Task instructions | Scan the data beneath this task and copy each line that includes "AGND".

Data entries |

------------------------------------------------------------

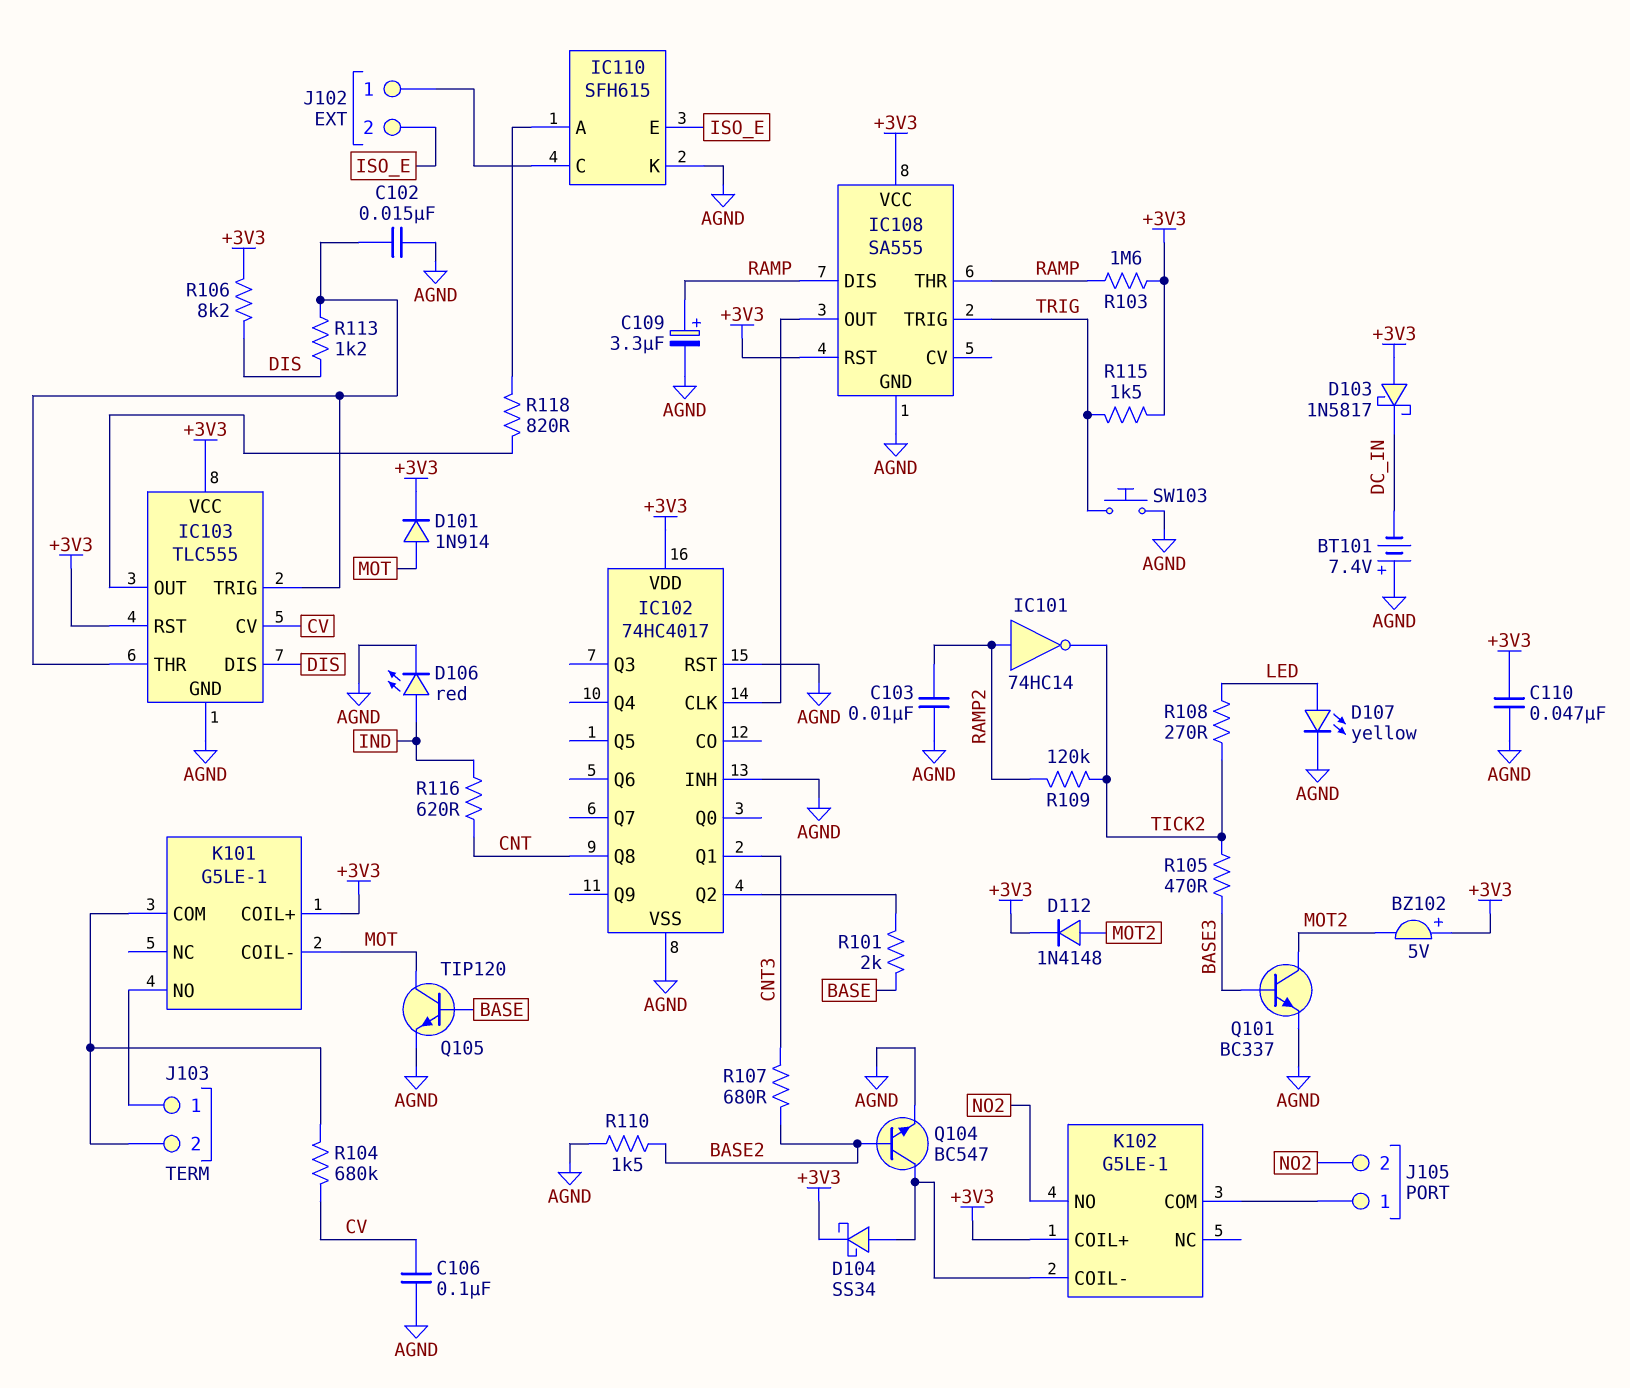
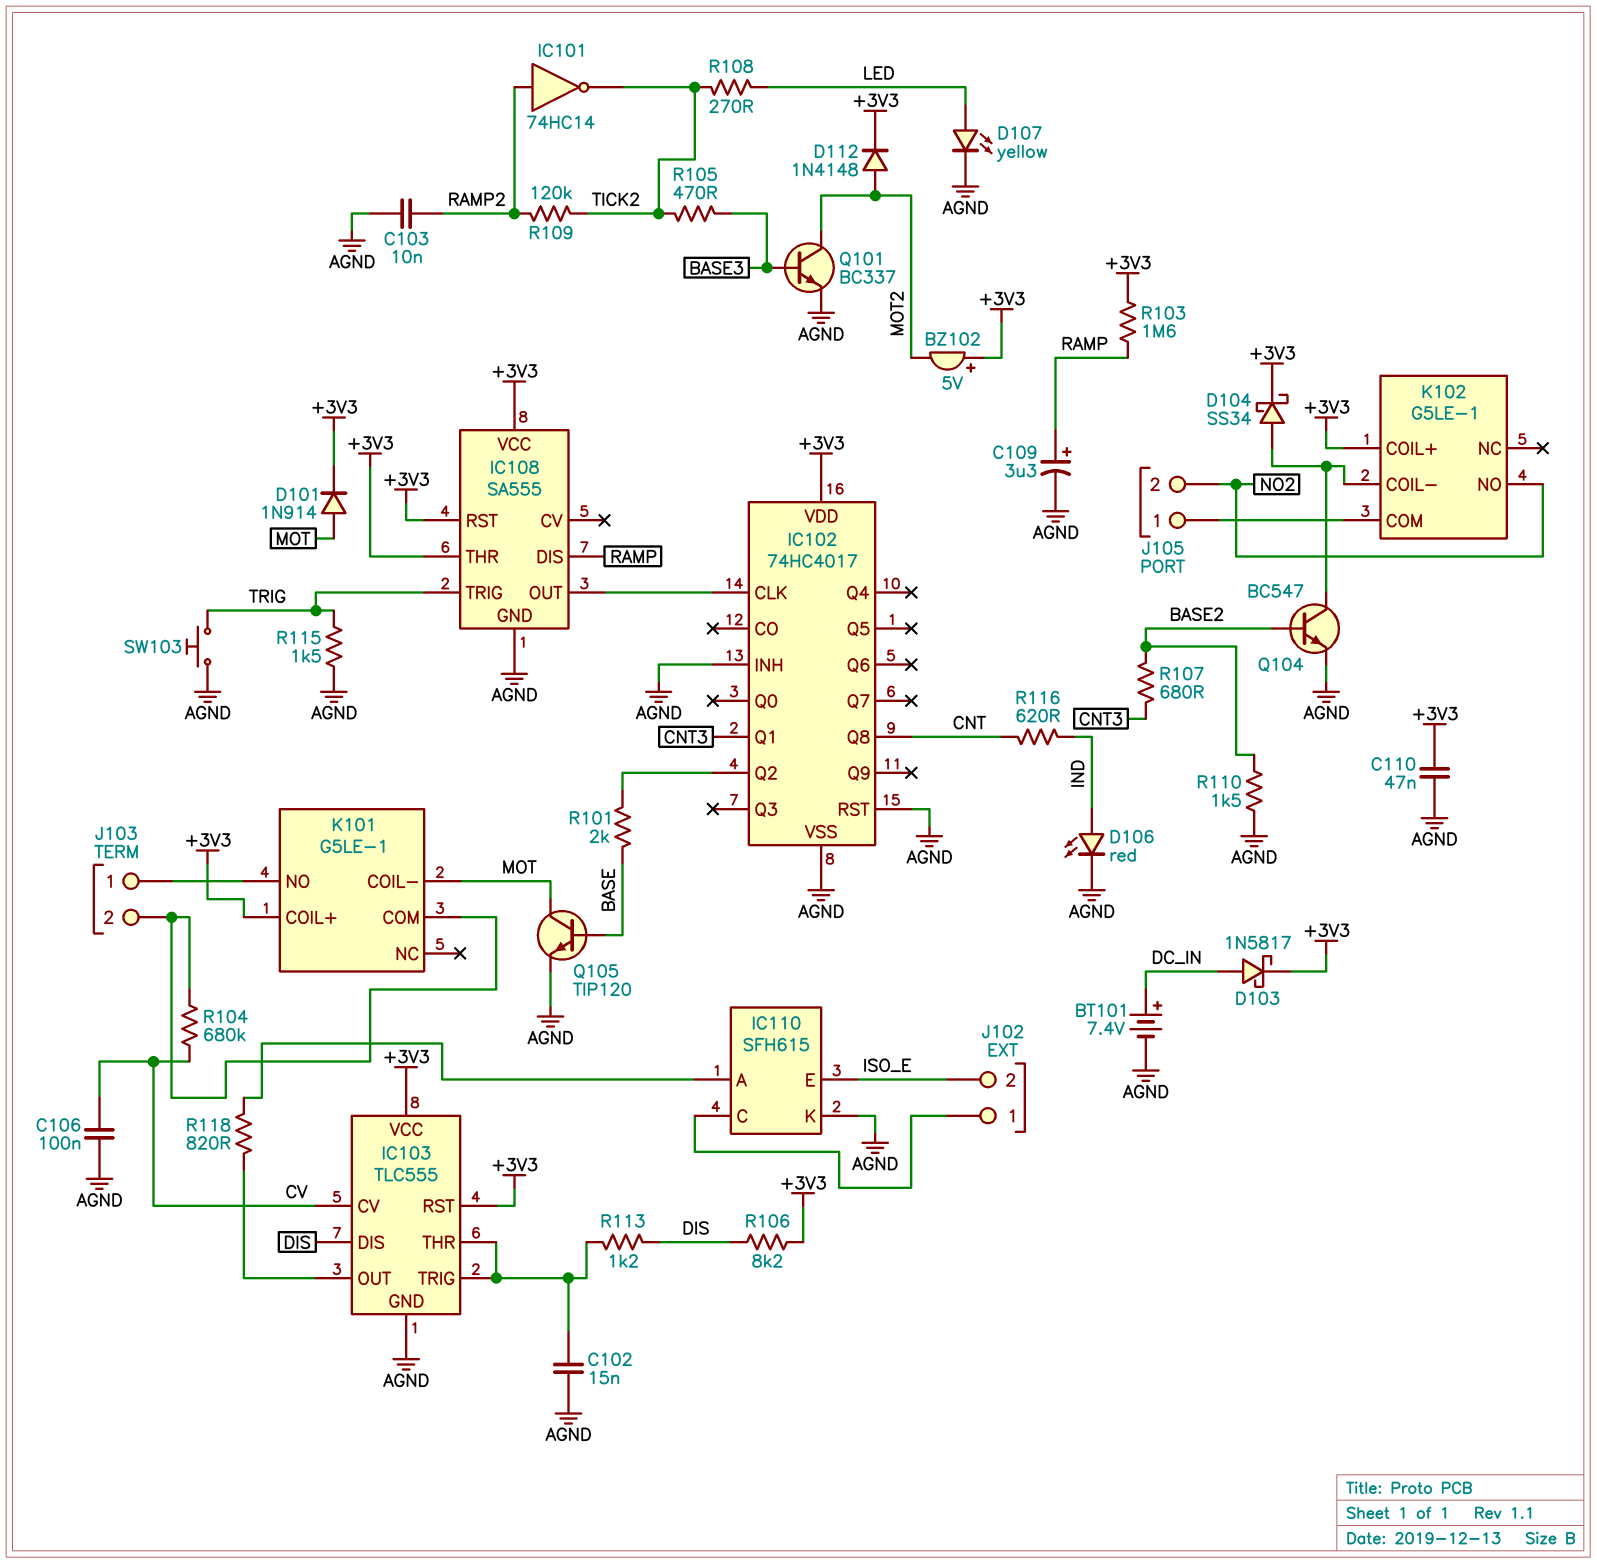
BT101: 7.4V (plus AGND, minus DC_IN) -> 7.4V (plus DC_IN, minus AGND)
D103: schottky 1N5817 (A +3V3, K DC_IN) -> schottky 1N5817 (A DC_IN, K +3V3)
IC108 pin THR: RAMP -> +3V3
R115: 1.5k (+3V3, TRIG) -> 1.5k (AGND, TRIG)

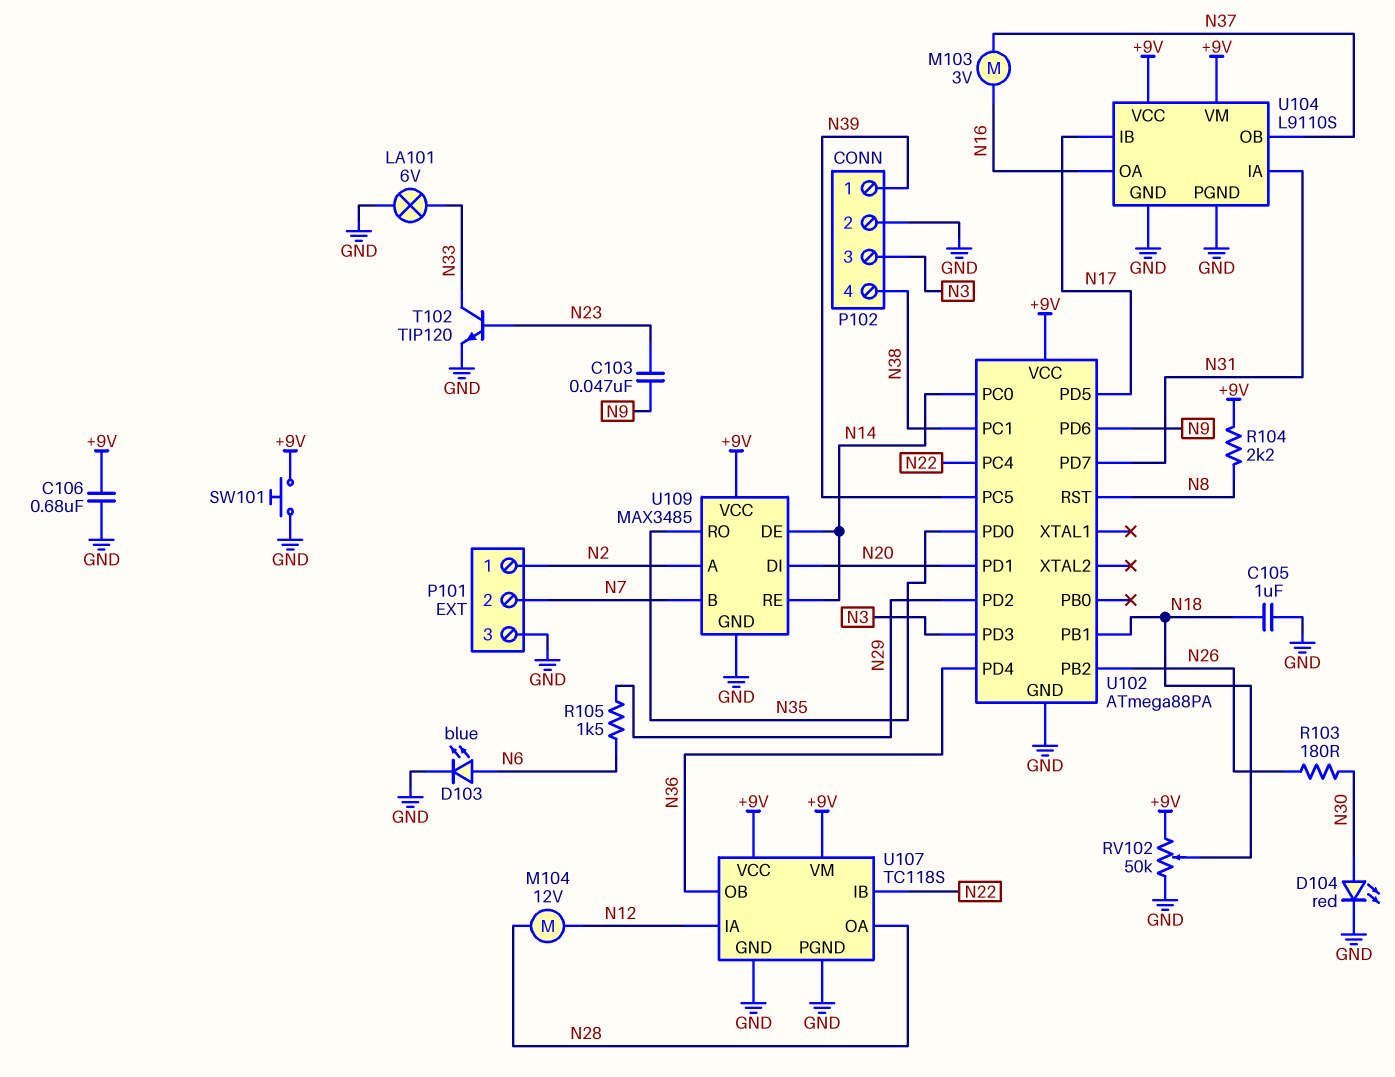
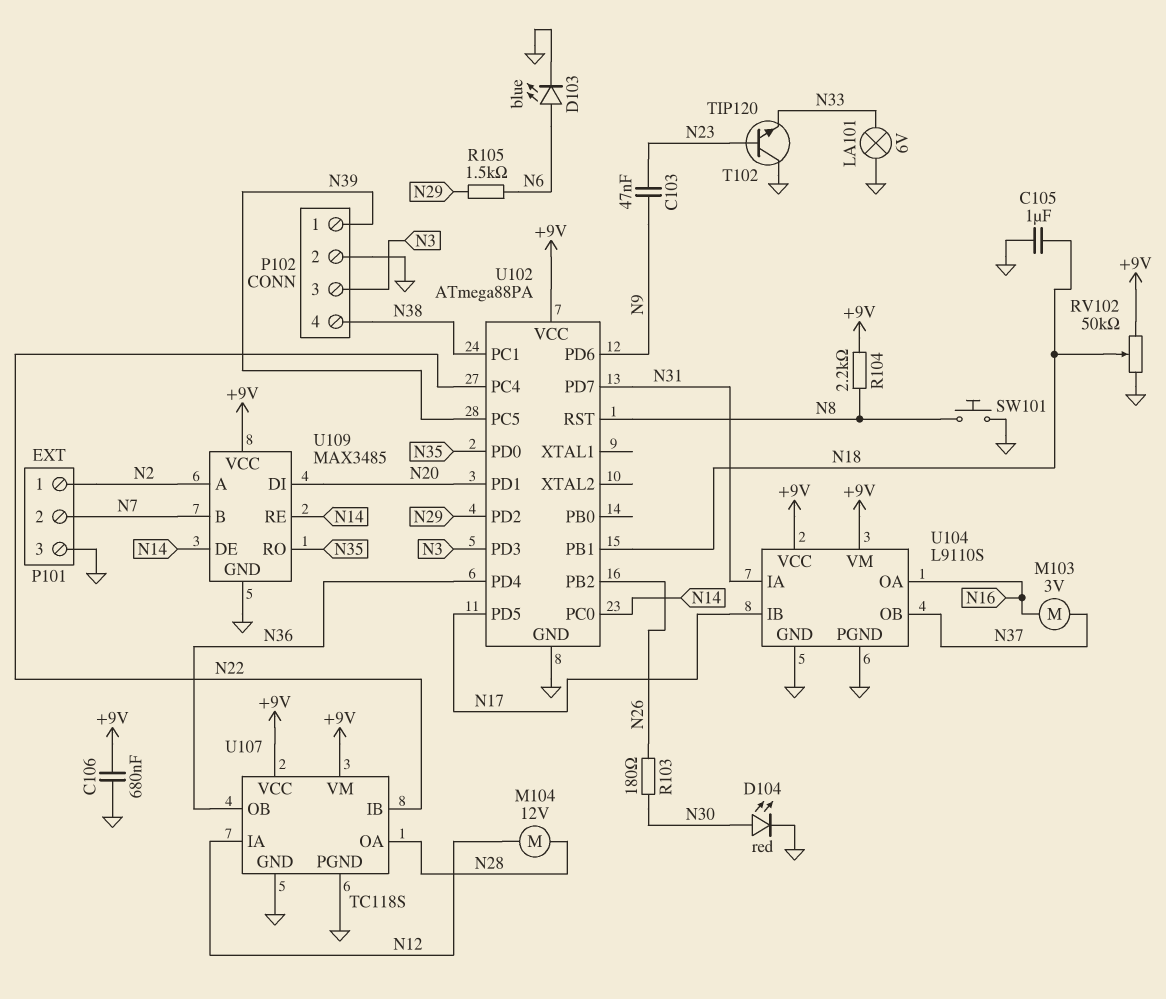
SW101: button (+9V, GND) -> button (GND, N8)
T102: NPN TIP120 (B N23, C N33, E GND) -> NPN TIP120 (B N23, C GND, E N33)

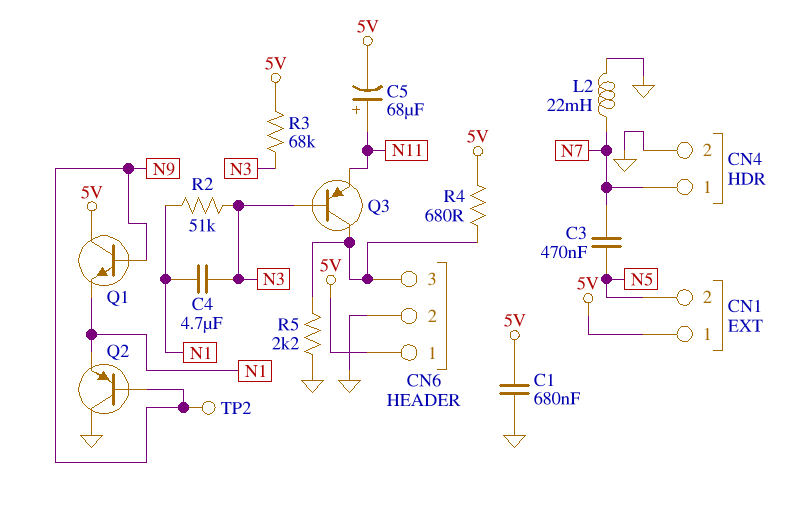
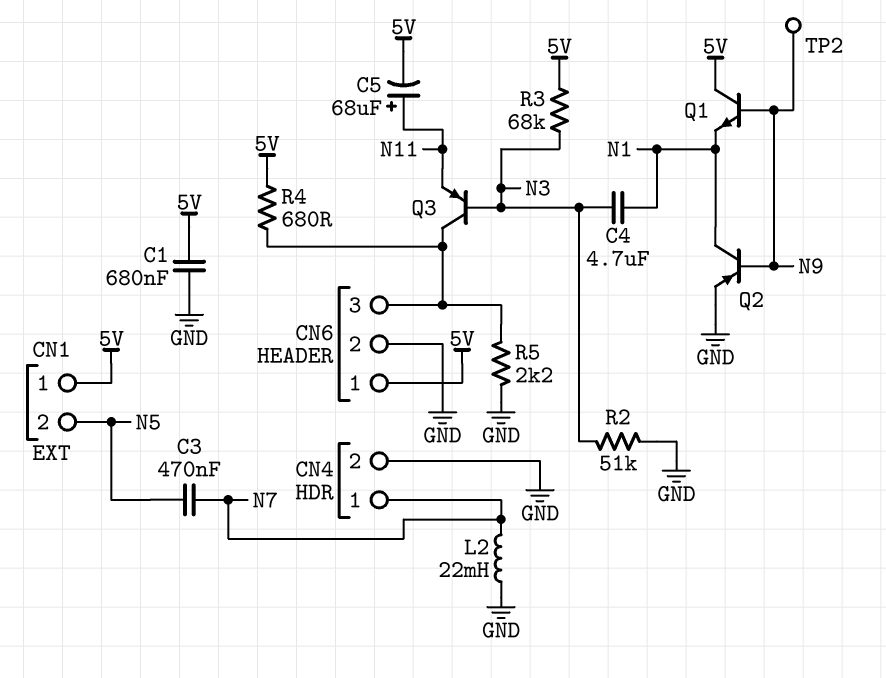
Q2: PNP (B N9, C GND, E N1) -> PNP (B N9, C N1, E GND)
R2: 51k (N1, N3) -> 51k (GND, N3)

------------------------------------------------------------

Task result |
BT101: 7.4V (plus AGND, minus DC_IN) -> 7.4V (plus DC_IN, minus AGND)
R115: 1.5k (+3V3, TRIG) -> 1.5k (AGND, TRIG)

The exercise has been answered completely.